━━━ Listing

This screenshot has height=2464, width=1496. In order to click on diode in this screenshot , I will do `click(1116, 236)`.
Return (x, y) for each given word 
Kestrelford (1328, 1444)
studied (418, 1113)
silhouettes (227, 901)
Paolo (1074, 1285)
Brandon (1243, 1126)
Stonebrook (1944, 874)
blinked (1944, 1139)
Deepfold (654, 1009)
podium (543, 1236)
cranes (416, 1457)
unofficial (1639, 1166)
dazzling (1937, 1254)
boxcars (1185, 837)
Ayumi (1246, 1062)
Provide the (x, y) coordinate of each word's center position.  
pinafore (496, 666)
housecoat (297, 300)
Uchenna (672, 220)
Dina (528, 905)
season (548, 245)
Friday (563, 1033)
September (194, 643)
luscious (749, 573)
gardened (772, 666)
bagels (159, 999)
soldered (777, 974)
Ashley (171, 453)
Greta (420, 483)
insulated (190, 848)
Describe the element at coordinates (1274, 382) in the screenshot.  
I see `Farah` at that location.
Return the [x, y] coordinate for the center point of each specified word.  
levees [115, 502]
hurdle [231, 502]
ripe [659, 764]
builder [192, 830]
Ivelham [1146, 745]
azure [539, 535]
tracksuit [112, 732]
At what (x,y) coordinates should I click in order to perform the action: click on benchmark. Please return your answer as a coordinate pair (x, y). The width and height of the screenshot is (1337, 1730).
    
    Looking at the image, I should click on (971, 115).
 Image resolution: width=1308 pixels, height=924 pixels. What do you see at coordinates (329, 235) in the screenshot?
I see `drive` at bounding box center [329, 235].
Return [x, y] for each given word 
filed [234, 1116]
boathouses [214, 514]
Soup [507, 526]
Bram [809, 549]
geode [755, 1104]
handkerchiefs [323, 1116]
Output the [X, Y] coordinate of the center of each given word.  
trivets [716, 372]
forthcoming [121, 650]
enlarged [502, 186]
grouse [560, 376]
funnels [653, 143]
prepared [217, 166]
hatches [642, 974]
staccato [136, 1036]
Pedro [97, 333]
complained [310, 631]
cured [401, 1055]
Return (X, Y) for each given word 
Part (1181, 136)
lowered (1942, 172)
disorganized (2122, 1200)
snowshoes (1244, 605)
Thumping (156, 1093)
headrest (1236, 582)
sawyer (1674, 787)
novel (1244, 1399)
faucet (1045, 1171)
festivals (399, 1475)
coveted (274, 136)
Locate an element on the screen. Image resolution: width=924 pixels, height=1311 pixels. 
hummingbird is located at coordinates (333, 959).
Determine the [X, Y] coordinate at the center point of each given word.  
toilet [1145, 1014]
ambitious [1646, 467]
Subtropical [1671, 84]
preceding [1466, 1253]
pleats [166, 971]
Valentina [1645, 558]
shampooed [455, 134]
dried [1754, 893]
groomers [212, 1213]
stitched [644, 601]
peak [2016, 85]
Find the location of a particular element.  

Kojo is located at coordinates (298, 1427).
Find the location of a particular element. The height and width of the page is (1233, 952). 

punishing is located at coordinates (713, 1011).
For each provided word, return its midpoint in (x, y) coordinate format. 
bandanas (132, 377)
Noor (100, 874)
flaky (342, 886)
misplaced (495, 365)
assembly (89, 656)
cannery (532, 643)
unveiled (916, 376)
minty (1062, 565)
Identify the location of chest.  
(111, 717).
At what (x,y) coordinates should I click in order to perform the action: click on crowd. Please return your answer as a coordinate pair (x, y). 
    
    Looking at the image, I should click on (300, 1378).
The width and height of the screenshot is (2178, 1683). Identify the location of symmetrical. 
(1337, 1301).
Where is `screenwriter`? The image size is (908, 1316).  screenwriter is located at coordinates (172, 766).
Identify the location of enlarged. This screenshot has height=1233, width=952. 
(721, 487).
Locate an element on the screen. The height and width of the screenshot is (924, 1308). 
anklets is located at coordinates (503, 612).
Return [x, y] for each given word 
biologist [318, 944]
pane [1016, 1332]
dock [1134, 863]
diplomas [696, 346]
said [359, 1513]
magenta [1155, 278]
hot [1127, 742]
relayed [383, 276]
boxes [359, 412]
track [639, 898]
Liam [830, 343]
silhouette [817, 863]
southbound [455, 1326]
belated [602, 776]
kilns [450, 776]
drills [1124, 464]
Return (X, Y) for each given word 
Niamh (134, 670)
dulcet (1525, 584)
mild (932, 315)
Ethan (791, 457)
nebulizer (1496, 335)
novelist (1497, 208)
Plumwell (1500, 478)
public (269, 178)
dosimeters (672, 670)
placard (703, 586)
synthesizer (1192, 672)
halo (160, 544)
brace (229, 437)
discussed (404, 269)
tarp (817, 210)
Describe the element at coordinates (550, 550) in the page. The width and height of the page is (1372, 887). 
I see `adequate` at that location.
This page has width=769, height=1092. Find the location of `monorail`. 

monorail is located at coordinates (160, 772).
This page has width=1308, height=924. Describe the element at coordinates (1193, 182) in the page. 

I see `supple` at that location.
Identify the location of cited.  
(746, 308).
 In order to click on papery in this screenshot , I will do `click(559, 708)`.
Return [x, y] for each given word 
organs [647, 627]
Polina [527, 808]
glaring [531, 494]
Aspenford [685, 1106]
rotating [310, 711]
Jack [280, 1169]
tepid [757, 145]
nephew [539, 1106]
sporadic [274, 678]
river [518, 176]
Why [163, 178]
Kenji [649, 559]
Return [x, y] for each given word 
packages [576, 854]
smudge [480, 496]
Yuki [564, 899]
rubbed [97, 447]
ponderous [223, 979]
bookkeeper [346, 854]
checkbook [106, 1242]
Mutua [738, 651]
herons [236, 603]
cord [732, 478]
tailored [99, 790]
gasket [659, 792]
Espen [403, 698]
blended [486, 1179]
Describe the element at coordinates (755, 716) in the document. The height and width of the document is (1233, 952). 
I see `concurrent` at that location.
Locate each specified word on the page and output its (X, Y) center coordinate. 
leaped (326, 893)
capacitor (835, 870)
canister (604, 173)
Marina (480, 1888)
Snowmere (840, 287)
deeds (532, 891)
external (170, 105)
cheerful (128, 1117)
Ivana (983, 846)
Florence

━━━━━━

Stated goal
In the lines from the one containing "Thumping (156, 1093)" through the one containing "pleats [166, 971]", both included, replace "faucet" with "spigot" and leave everything else unchanged. Give only those lines.

Answer to this task
Thumping (156, 1093)
headrest (1236, 582)
sawyer (1674, 787)
novel (1244, 1399)
spigot (1045, 1171)
festivals (399, 1475)
coveted (274, 136)
Locate an element on the screen. Image resolution: width=924 pixels, height=1311 pixels. 
hummingbird is located at coordinates (333, 959).
Determine the [X, Y] coordinate at the center point of each given word.  
toilet [1145, 1014]
ambitious [1646, 467]
Subtropical [1671, 84]
preceding [1466, 1253]
pleats [166, 971]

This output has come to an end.